*Given records*.
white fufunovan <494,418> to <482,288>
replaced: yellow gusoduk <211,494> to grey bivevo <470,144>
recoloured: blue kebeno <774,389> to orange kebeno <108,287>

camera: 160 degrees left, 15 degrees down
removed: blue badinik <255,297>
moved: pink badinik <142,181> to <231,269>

*Problem to solve*.
Each line of the listing has to be repeated exactly in the reply.

*Task solution*.
white fufunovan <494,418> to <482,288>
replaced: yellow gusoduk <211,494> to grey bivevo <470,144>
recoloured: blue kebeno <774,389> to orange kebeno <108,287>

camera: 160 degrees left, 15 degrees down
removed: blue badinik <255,297>
moved: pink badinik <142,181> to <231,269>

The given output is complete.